RECORD EXCERPTS
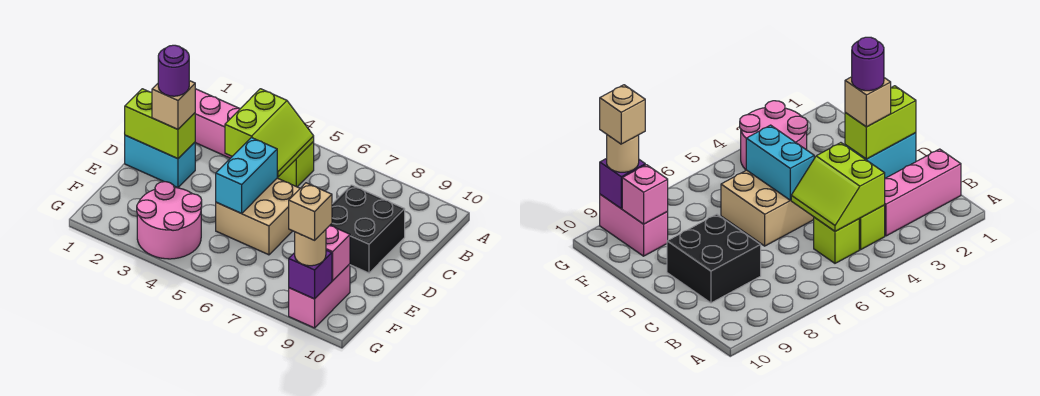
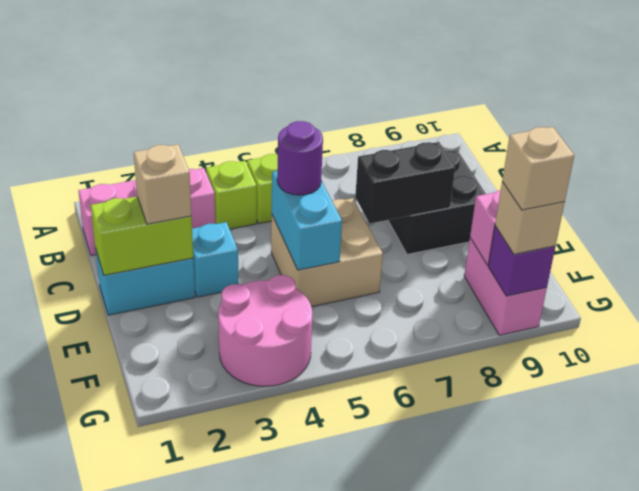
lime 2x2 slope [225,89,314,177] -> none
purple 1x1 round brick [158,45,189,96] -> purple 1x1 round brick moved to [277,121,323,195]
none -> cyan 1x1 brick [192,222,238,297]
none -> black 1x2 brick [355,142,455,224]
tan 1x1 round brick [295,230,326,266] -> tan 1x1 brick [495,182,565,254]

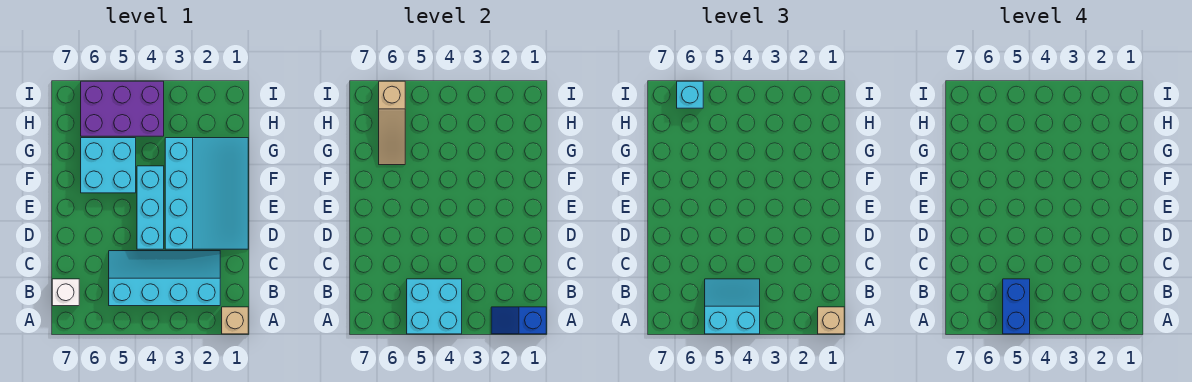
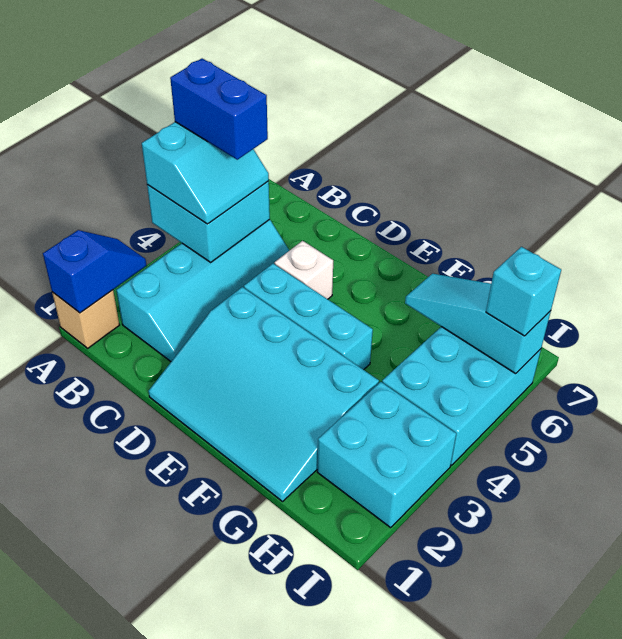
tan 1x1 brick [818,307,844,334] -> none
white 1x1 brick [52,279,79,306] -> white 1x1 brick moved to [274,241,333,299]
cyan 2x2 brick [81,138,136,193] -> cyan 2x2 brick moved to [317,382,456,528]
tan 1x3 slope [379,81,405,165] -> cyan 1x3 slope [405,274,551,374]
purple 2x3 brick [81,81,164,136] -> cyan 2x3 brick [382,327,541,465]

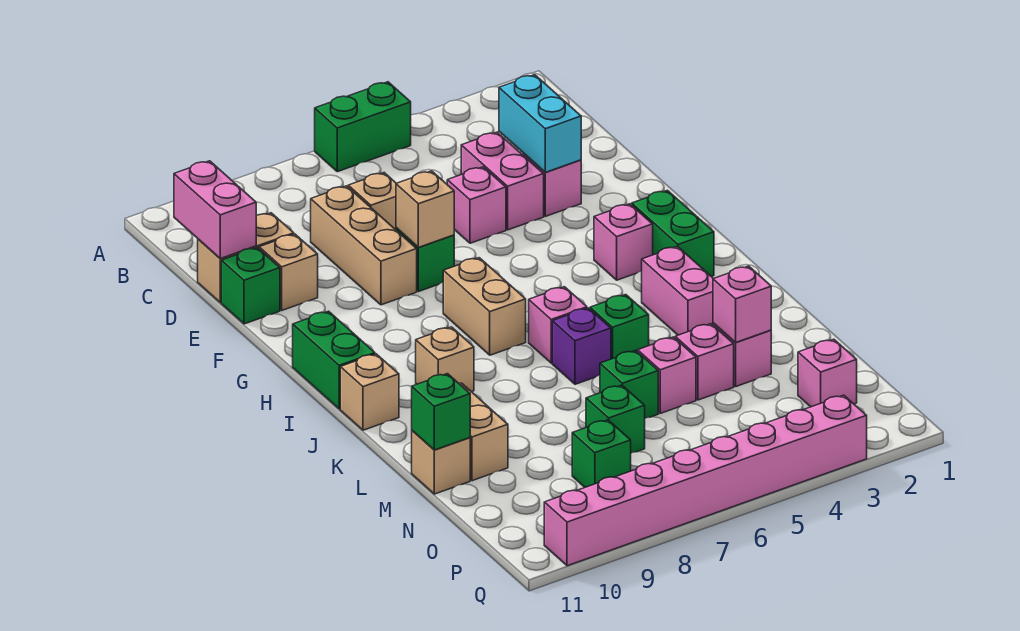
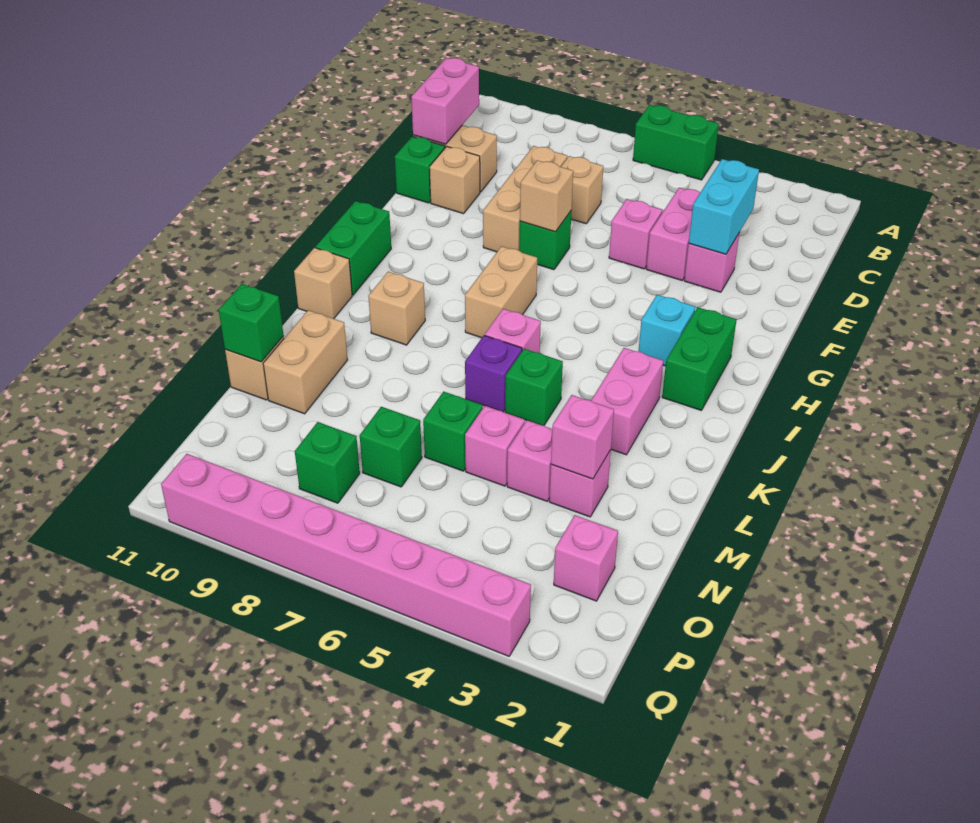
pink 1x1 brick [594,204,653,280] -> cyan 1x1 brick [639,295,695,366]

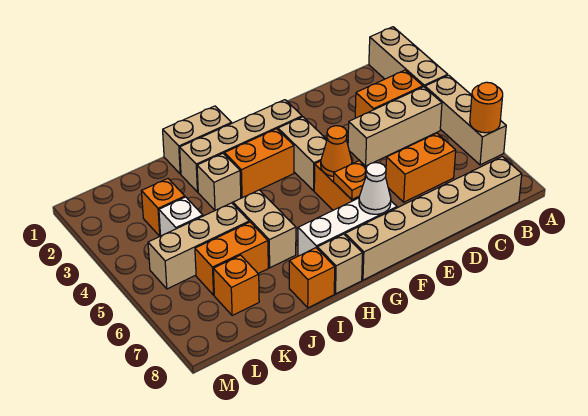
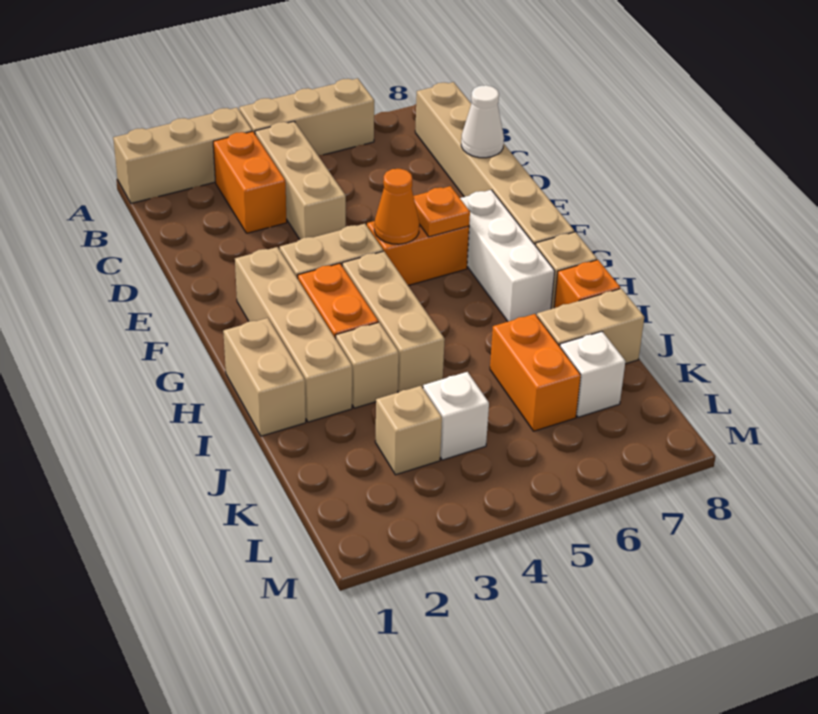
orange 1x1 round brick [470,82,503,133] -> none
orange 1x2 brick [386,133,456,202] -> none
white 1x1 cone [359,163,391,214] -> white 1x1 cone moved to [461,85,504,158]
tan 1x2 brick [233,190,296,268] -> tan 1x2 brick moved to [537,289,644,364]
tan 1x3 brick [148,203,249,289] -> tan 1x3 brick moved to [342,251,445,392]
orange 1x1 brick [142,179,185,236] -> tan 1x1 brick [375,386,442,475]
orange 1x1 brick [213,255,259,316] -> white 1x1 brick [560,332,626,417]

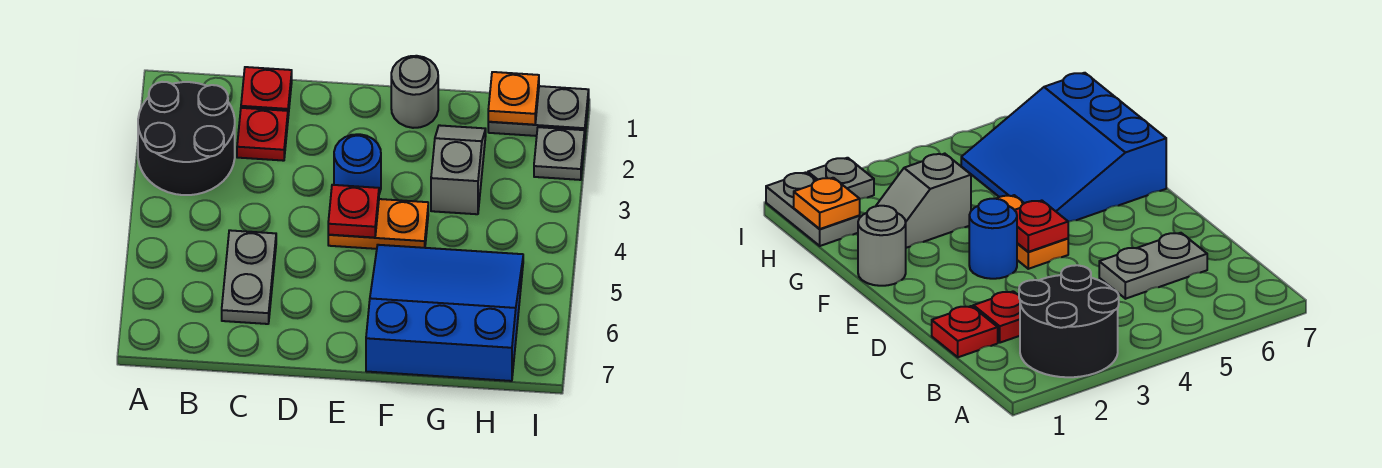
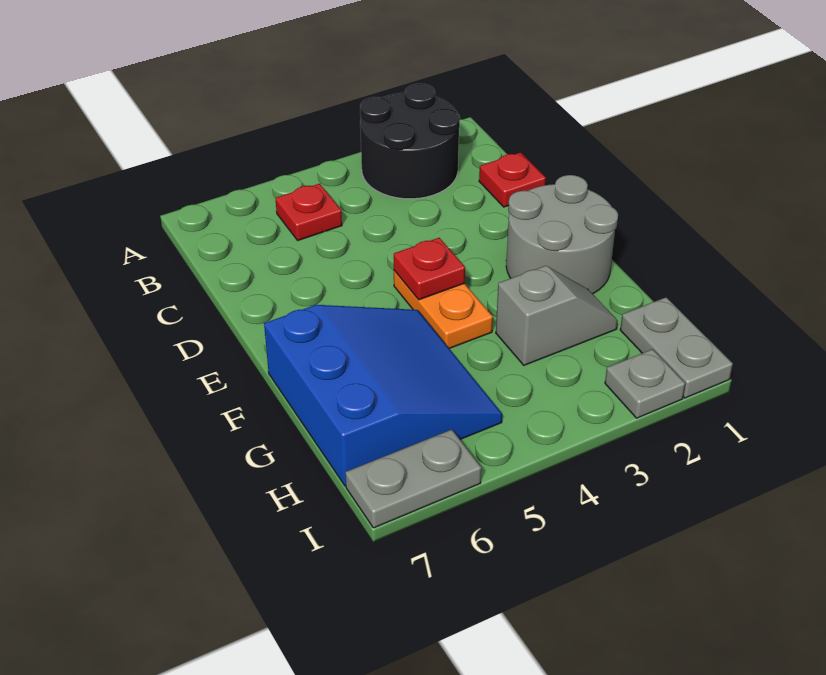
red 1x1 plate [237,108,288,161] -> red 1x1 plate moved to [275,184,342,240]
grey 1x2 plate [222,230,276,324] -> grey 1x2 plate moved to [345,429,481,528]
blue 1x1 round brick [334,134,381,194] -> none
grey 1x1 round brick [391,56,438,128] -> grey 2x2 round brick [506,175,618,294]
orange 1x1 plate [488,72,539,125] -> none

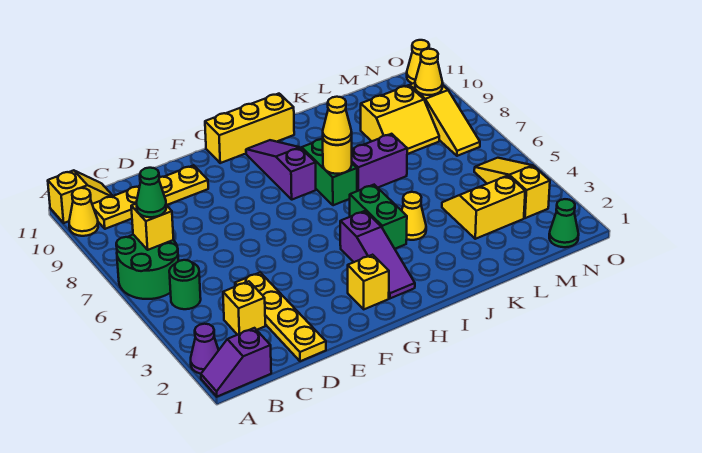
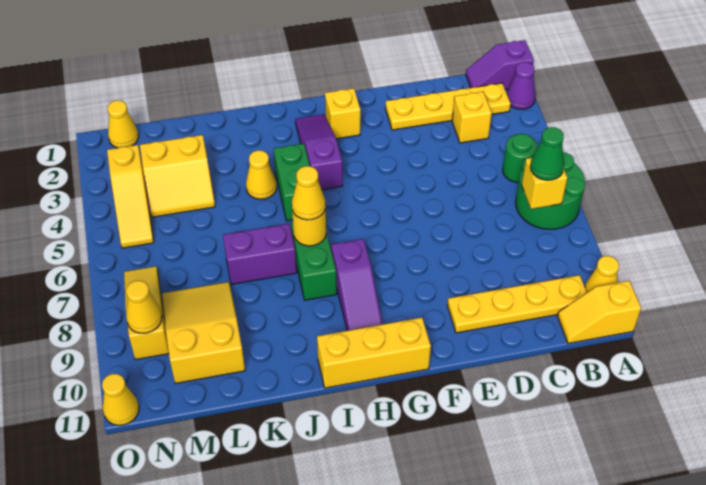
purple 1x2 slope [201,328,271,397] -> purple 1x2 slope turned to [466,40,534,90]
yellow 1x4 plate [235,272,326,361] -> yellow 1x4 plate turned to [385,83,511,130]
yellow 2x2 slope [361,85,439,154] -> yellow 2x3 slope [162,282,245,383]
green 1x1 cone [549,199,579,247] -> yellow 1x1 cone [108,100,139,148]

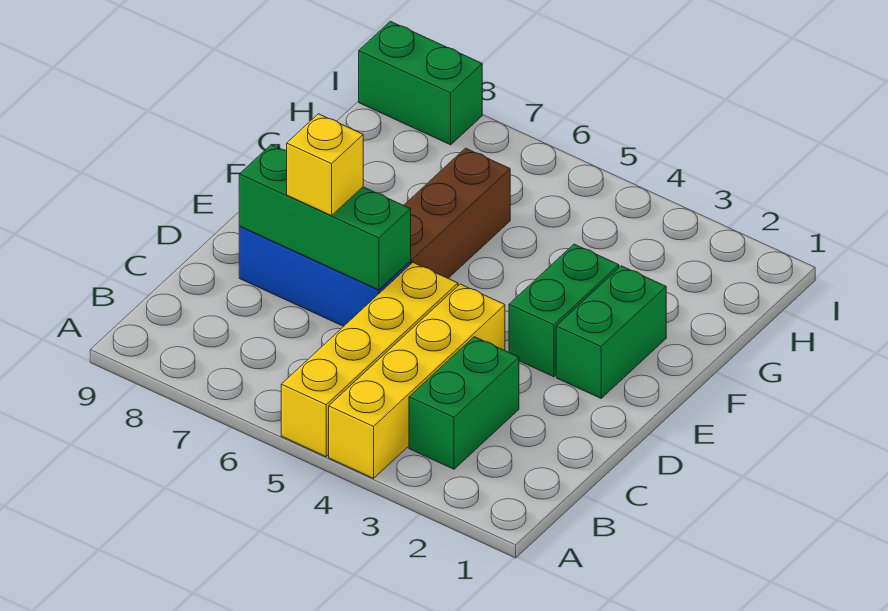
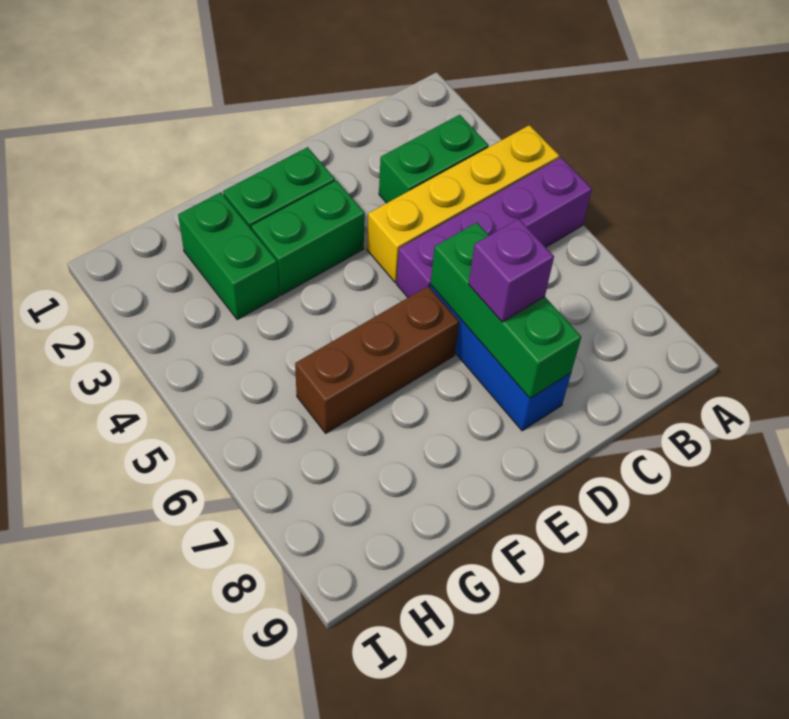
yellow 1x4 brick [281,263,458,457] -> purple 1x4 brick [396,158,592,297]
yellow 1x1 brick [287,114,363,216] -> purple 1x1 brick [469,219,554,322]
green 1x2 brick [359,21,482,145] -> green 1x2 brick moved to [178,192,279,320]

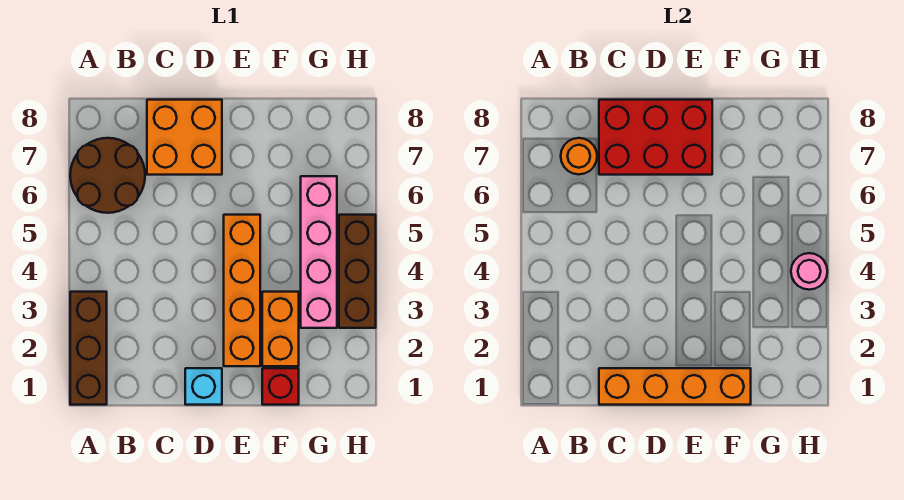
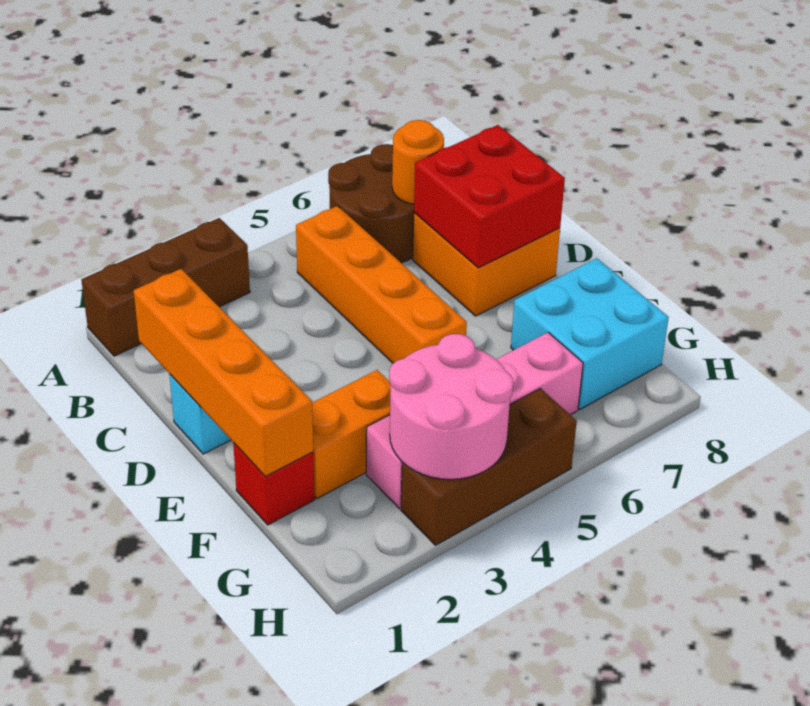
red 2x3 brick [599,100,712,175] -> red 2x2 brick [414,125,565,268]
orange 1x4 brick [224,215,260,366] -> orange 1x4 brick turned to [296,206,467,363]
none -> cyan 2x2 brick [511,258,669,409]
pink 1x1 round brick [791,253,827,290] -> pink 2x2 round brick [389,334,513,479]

EXERCISE BRIEF
Within the listing above, the lines from the one with "cyan 2x2 brick [81,138,136,193]" through the one with "orange 1x1 brick [142,179,185,236]" are to be given again word for word. Do not include pictures.

ANSWER TO THIS TASK
cyan 2x2 brick [81,138,136,193] -> cyan 2x2 brick moved to [317,382,456,528]
tan 1x3 slope [379,81,405,165] -> cyan 1x3 slope [405,274,551,374]
purple 2x3 brick [81,81,164,136] -> cyan 2x3 brick [382,327,541,465]

pink 1x1 brick [594,204,653,280] -> cyan 1x1 brick [639,295,695,366]

orange 1x1 round brick [470,82,503,133] -> none
orange 1x2 brick [386,133,456,202] -> none
white 1x1 cone [359,163,391,214] -> white 1x1 cone moved to [461,85,504,158]
tan 1x2 brick [233,190,296,268] -> tan 1x2 brick moved to [537,289,644,364]
tan 1x3 brick [148,203,249,289] -> tan 1x3 brick moved to [342,251,445,392]
orange 1x1 brick [142,179,185,236] -> tan 1x1 brick [375,386,442,475]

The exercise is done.